#### WHAT IS NEEDED:
Copy nothing but the lines below, from the one with "blue glue stick: 5 -> 7" through the one with "purple plane: 2 -> 0", exactly as written; no pictures should appear.

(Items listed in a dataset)
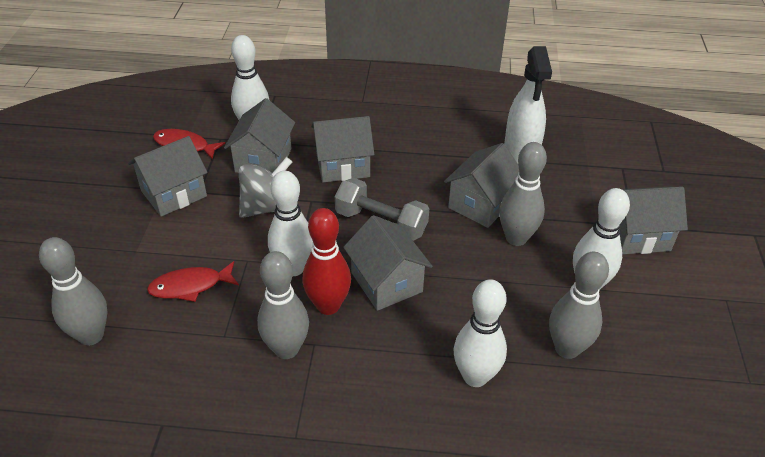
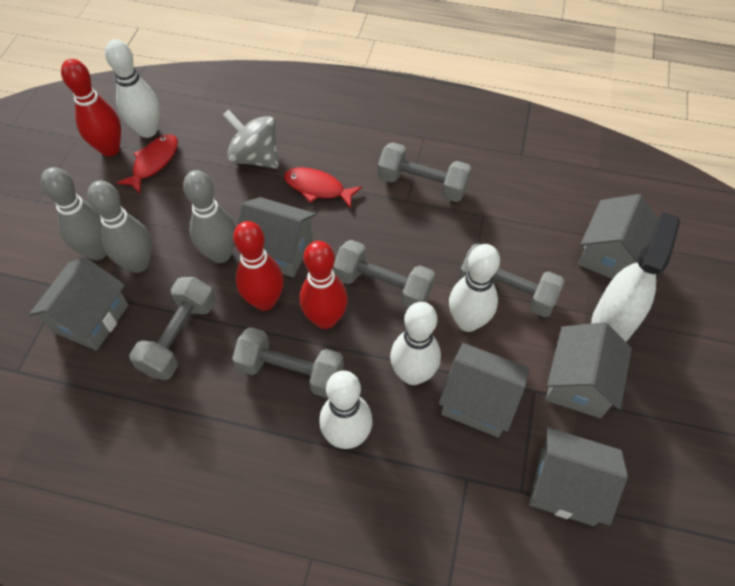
grey bowling pin: 4 -> 3
grey dumbbell: 1 -> 5
red bowling pin: 1 -> 3

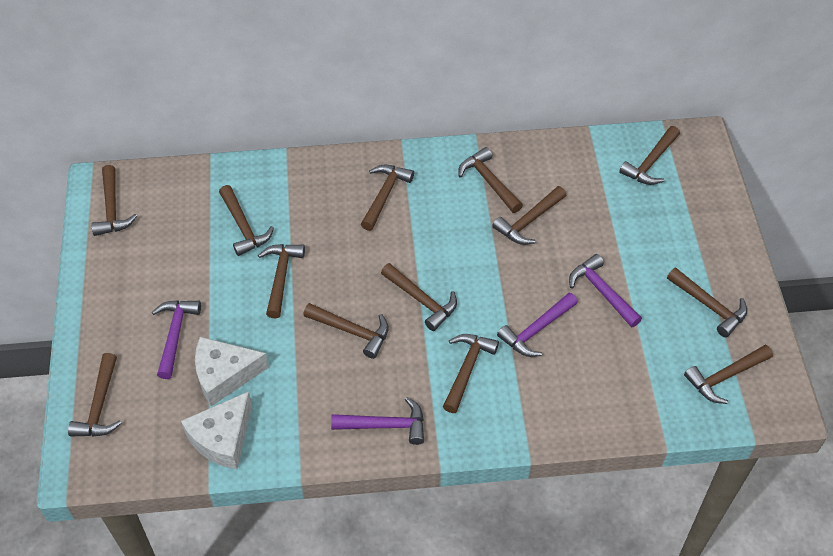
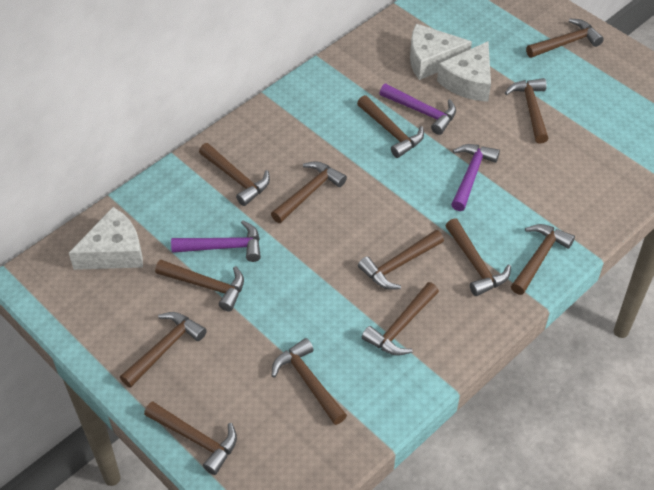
purple hammer: 4 -> 3
white cheese: 2 -> 3

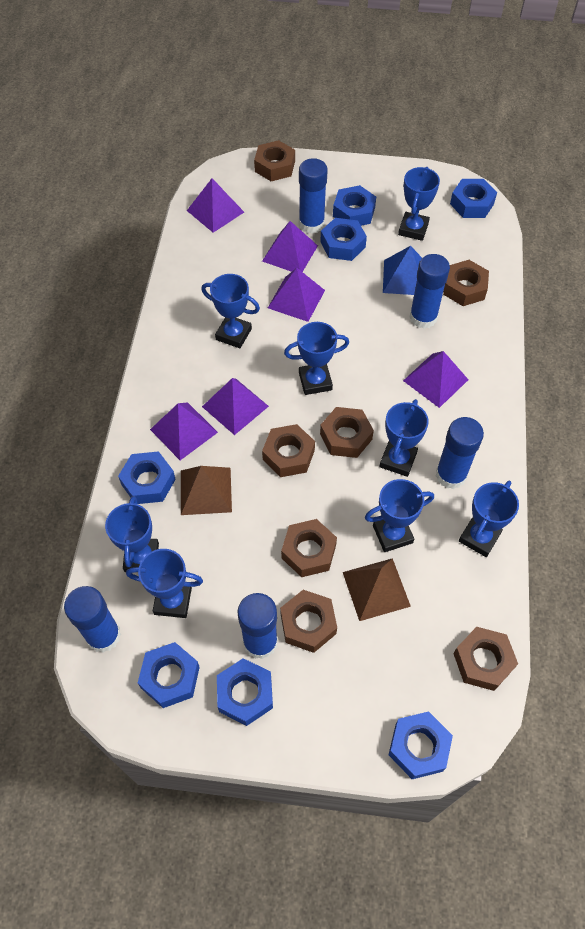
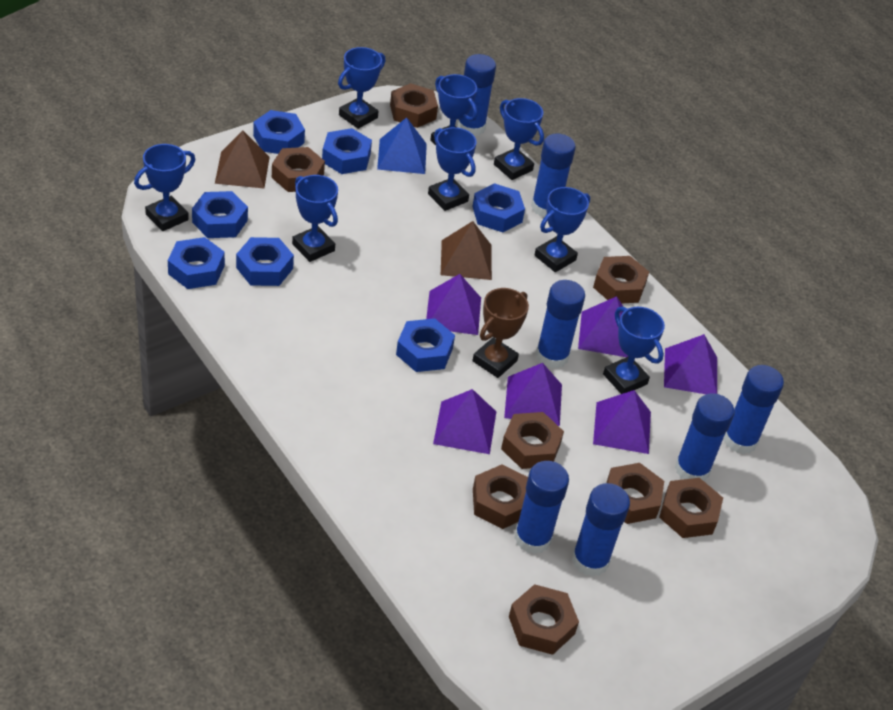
blue glue stick: 5 -> 7
brown nut: 7 -> 8
brown trophy: 0 -> 1

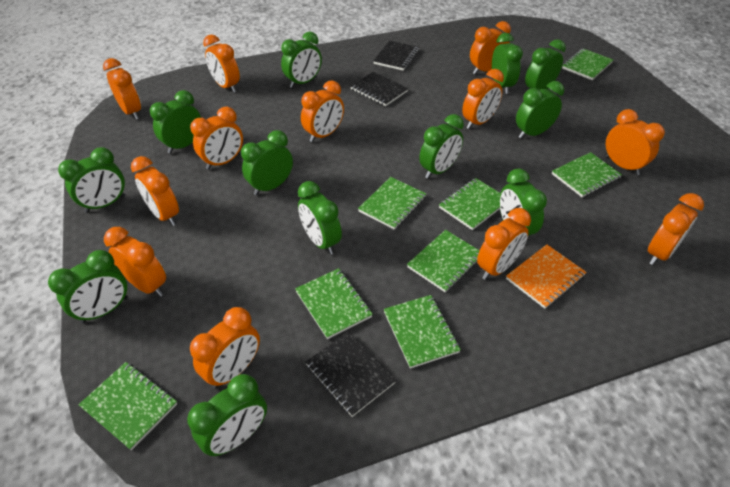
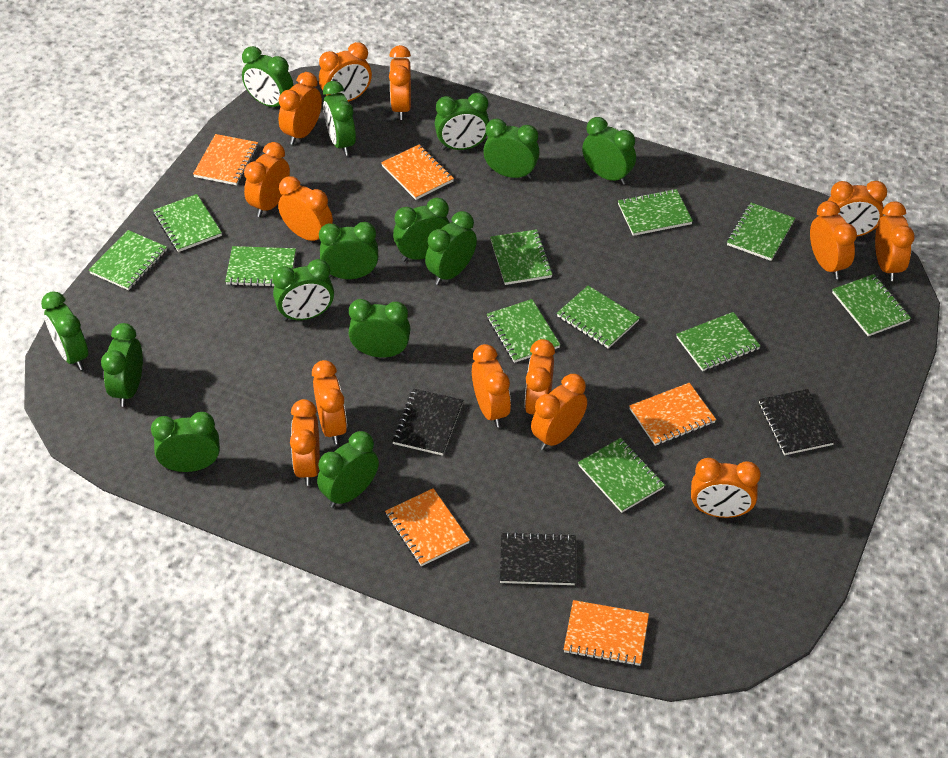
green clock: 12 -> 14
green notebook: 8 -> 11
orange clock: 12 -> 14
orange notebook: 1 -> 5

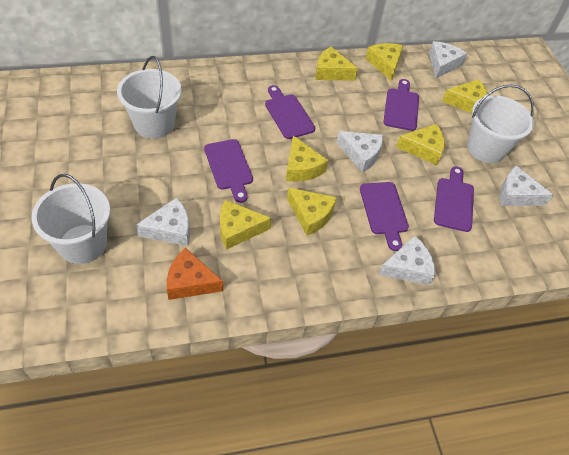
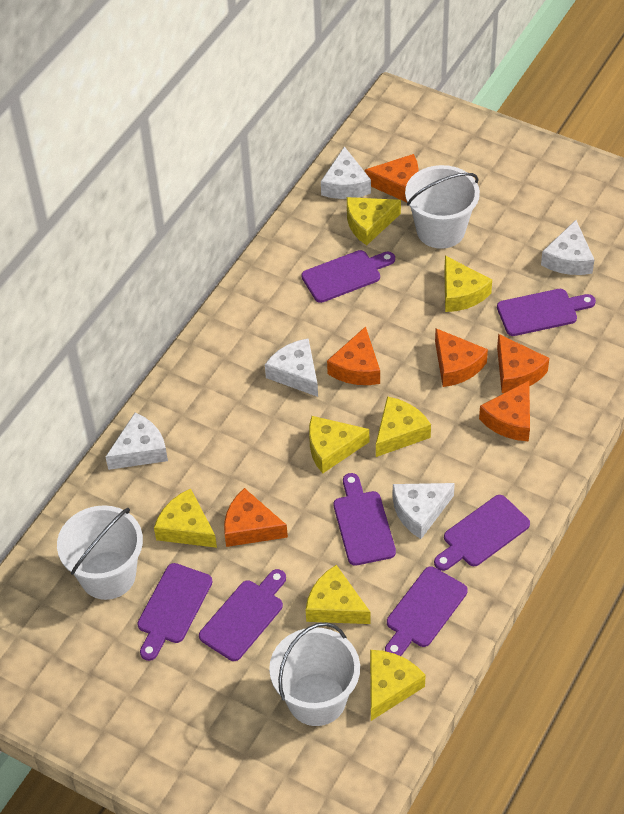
orange cheese: 1 -> 6
purple cutting board: 5 -> 7

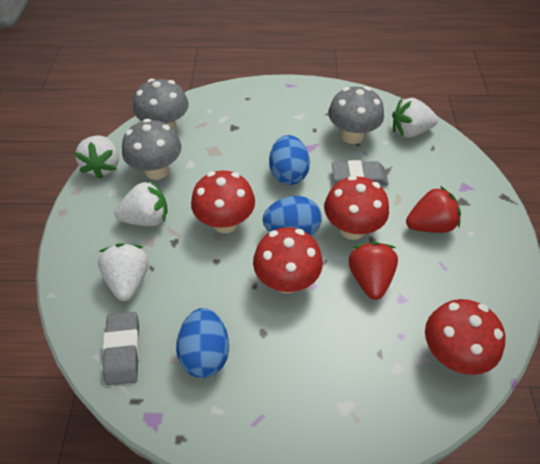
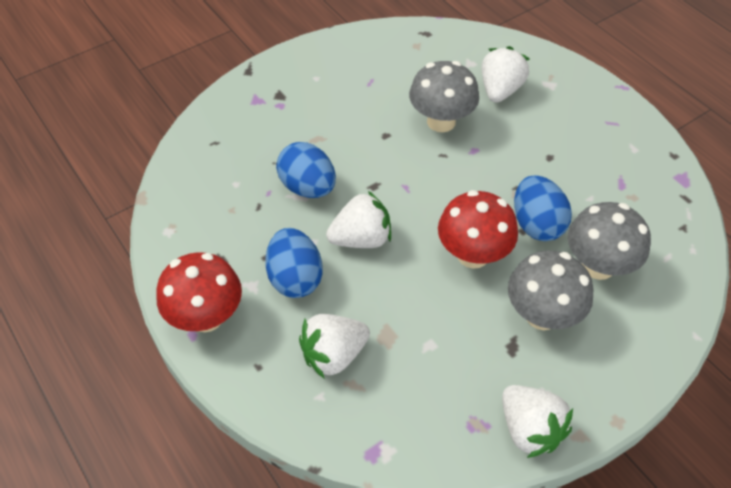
grey eraser: 2 -> 0
red mushroom: 4 -> 2
red strawberry: 2 -> 0

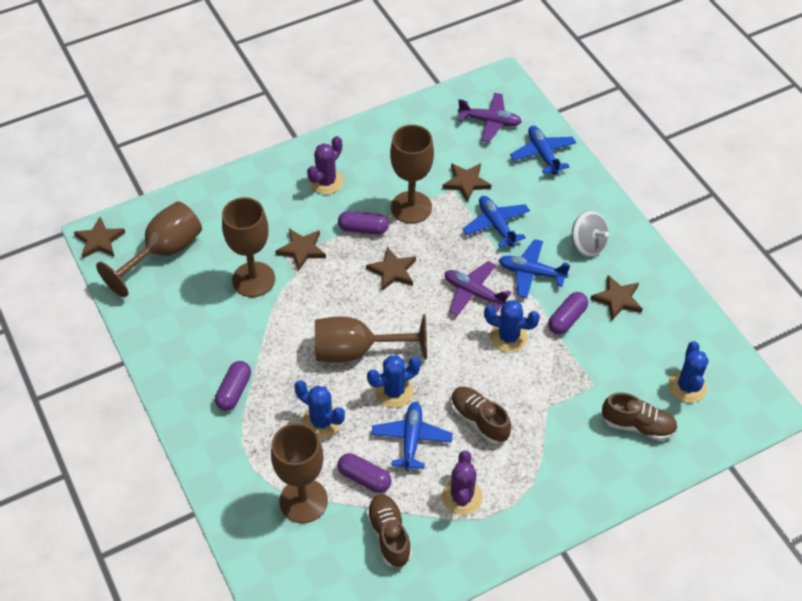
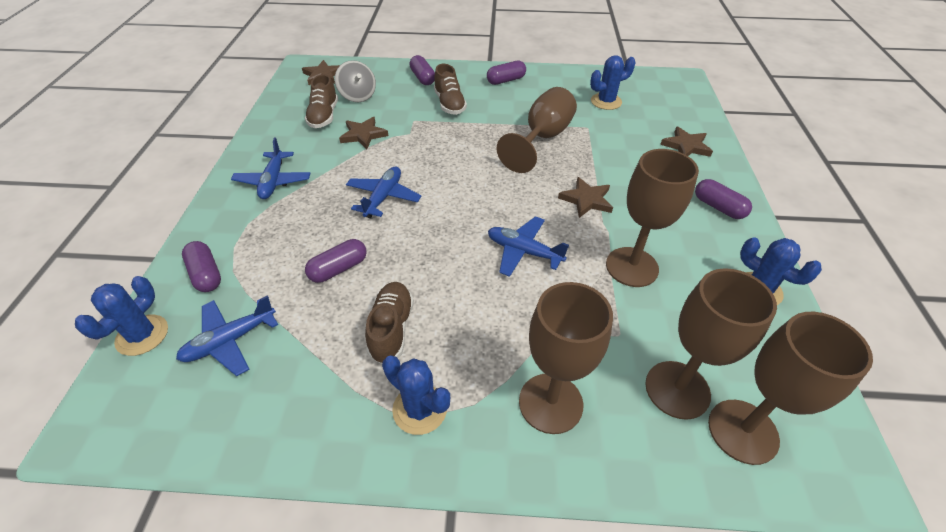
brown star: 5 -> 4
purple cactus: 2 -> 0
purple capsule: 4 -> 5
purple plane: 2 -> 0

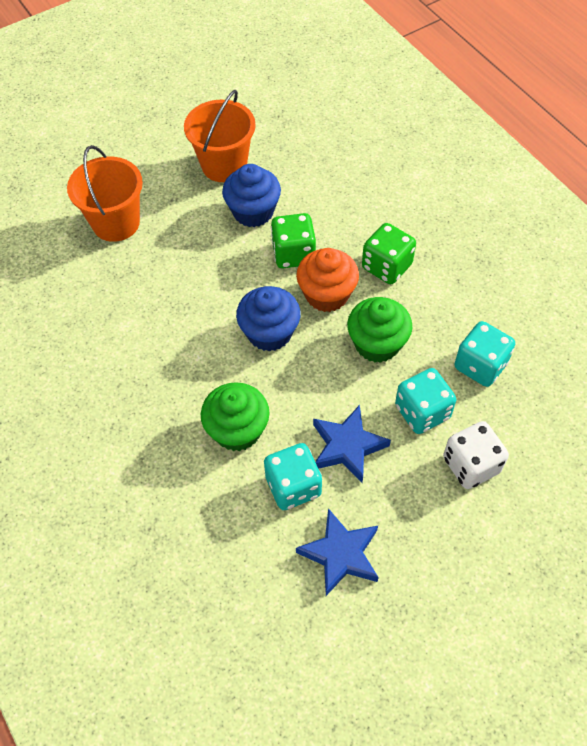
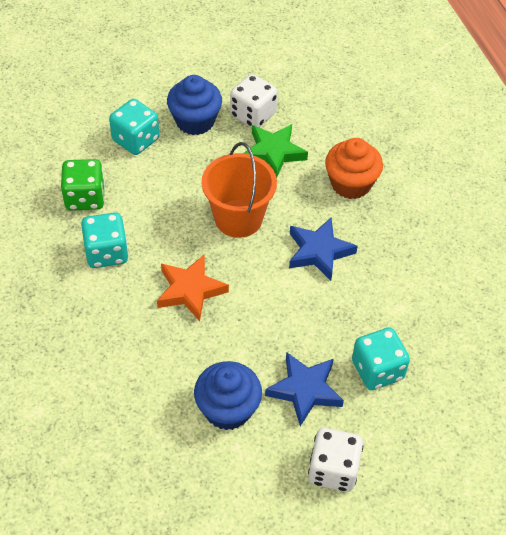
green cupcake: 2 -> 0
green dice: 2 -> 1
green star: 0 -> 1
orange bucket: 2 -> 1
orange star: 0 -> 1
white dice: 1 -> 2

#### ANSWER SECTION:
blue glue stick: 5 -> 7
brown nut: 7 -> 8
brown trophy: 0 -> 1

green clock: 12 -> 14
green notebook: 8 -> 11
orange clock: 12 -> 14
orange notebook: 1 -> 5

orange cheese: 1 -> 6
purple cutting board: 5 -> 7

grey eraser: 2 -> 0
red mushroom: 4 -> 2
red strawberry: 2 -> 0

brown star: 5 -> 4
purple cactus: 2 -> 0
purple capsule: 4 -> 5
purple plane: 2 -> 0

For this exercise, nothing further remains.